TASK:
Restate the data below word for word, and let no image into your version.

GIVEN DATA:

#####

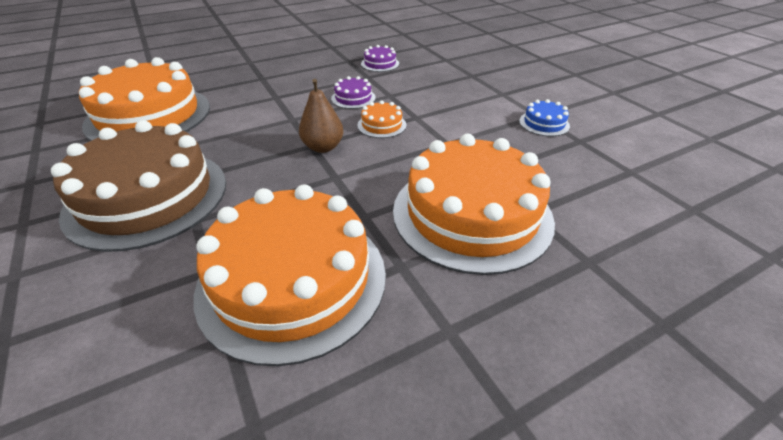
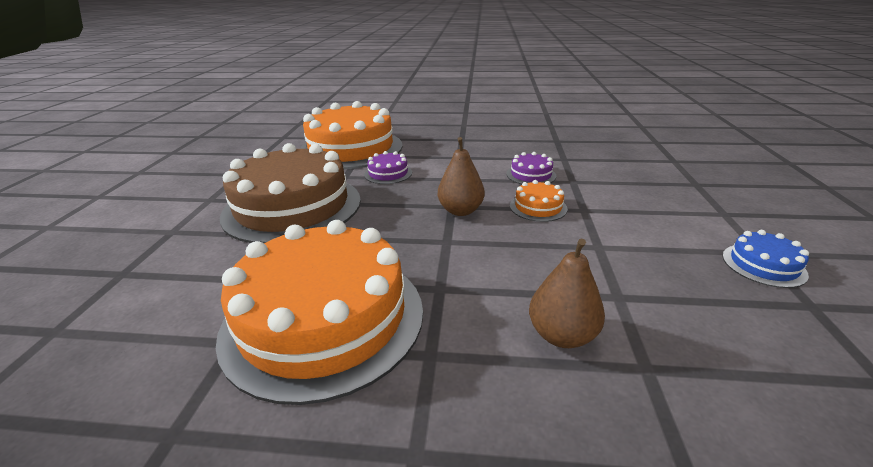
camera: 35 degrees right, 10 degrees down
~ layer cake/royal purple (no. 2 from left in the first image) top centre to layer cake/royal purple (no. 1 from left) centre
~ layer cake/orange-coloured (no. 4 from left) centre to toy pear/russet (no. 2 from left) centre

#####

PROBLEM SOLUTION:
camera: 35 degrees right, 10 degrees down
~ layer cake/royal purple (no. 2 from left in the first image) top centre to layer cake/royal purple (no. 1 from left) centre
~ layer cake/orange-coloured (no. 4 from left) centre to toy pear/russet (no. 2 from left) centre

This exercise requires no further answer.